----- Information

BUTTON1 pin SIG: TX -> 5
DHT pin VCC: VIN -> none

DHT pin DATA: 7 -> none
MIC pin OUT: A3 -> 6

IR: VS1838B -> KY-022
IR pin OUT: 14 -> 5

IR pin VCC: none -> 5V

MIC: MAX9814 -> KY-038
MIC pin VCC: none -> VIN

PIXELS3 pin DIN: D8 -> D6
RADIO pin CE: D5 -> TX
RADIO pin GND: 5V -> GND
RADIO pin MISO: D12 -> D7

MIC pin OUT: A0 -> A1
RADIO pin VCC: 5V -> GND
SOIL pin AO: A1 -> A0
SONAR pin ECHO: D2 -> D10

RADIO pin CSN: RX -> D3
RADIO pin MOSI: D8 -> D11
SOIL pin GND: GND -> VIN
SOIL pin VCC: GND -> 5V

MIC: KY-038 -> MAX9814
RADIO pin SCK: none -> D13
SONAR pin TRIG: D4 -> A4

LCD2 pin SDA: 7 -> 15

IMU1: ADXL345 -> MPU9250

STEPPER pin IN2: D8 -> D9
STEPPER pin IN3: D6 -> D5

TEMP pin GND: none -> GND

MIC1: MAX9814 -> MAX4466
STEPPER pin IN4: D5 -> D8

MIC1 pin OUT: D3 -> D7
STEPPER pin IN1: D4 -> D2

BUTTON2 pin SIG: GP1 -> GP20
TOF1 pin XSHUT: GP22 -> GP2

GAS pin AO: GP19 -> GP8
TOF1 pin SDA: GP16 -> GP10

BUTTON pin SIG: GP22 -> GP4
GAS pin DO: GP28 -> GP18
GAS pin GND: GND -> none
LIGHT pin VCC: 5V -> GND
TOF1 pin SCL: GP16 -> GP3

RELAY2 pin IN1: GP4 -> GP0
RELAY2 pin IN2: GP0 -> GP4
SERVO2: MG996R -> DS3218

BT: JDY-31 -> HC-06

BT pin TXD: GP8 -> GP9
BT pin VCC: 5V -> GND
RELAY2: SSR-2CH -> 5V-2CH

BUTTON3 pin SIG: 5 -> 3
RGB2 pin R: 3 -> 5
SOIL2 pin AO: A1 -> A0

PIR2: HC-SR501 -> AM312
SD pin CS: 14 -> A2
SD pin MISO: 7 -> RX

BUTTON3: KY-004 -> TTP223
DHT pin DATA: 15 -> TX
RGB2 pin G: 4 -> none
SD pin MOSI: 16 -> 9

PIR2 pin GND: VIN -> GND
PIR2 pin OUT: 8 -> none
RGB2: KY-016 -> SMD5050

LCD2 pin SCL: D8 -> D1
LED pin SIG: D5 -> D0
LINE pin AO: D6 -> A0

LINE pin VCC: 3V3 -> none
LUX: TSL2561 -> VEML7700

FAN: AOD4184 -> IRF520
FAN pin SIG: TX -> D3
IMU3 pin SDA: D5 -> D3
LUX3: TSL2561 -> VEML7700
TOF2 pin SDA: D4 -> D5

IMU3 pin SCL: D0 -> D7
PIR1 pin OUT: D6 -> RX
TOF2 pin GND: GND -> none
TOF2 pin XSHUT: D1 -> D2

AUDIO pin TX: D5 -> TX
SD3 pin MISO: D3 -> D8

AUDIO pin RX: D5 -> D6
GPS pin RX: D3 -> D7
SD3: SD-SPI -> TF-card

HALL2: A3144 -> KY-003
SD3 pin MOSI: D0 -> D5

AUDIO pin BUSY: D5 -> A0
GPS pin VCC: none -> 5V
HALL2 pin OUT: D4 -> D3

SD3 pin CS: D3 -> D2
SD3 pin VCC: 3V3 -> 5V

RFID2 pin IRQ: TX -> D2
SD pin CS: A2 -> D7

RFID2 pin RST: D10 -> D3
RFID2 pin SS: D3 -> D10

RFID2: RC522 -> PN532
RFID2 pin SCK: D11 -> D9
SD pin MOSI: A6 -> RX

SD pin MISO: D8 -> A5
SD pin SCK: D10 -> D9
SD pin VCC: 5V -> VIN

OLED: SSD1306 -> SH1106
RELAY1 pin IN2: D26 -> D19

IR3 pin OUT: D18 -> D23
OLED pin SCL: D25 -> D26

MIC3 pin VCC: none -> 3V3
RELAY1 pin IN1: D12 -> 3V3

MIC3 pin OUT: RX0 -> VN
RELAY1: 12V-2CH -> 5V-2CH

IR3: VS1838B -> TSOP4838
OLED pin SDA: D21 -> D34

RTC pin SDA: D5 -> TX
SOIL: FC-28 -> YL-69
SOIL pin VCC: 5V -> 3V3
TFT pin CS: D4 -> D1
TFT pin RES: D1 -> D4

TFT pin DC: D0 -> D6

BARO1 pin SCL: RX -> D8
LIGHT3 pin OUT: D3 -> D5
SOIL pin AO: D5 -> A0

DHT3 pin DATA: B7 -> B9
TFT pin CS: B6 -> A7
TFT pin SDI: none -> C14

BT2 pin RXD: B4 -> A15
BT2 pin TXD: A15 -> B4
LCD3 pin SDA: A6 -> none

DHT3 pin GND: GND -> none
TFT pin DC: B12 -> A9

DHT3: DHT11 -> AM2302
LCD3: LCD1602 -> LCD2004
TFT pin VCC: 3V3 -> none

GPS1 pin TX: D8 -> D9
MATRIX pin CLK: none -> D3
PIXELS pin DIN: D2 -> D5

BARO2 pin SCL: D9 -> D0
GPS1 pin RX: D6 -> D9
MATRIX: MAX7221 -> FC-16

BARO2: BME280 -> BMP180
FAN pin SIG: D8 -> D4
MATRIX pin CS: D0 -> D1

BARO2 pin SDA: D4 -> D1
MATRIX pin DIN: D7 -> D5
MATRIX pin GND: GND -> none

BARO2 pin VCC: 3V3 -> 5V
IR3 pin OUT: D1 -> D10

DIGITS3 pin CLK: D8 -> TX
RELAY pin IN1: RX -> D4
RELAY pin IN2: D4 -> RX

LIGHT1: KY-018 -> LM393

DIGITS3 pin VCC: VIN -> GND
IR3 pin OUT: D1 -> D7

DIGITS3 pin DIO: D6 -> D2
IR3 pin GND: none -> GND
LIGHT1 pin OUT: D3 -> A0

----------

What to do.
Set down each line exactly as it appears, starting at the top of the data and ending at the line containing "SONAR pin TRIG: D4 -> A4", and include no other lines.

Exercise result.
BUTTON1 pin SIG: TX -> 5
DHT pin VCC: VIN -> none

DHT pin DATA: 7 -> none
MIC pin OUT: A3 -> 6

IR: VS1838B -> KY-022
IR pin OUT: 14 -> 5

IR pin VCC: none -> 5V

MIC: MAX9814 -> KY-038
MIC pin VCC: none -> VIN

PIXELS3 pin DIN: D8 -> D6
RADIO pin CE: D5 -> TX
RADIO pin GND: 5V -> GND
RADIO pin MISO: D12 -> D7

MIC pin OUT: A0 -> A1
RADIO pin VCC: 5V -> GND
SOIL pin AO: A1 -> A0
SONAR pin ECHO: D2 -> D10

RADIO pin CSN: RX -> D3
RADIO pin MOSI: D8 -> D11
SOIL pin GND: GND -> VIN
SOIL pin VCC: GND -> 5V

MIC: KY-038 -> MAX9814
RADIO pin SCK: none -> D13
SONAR pin TRIG: D4 -> A4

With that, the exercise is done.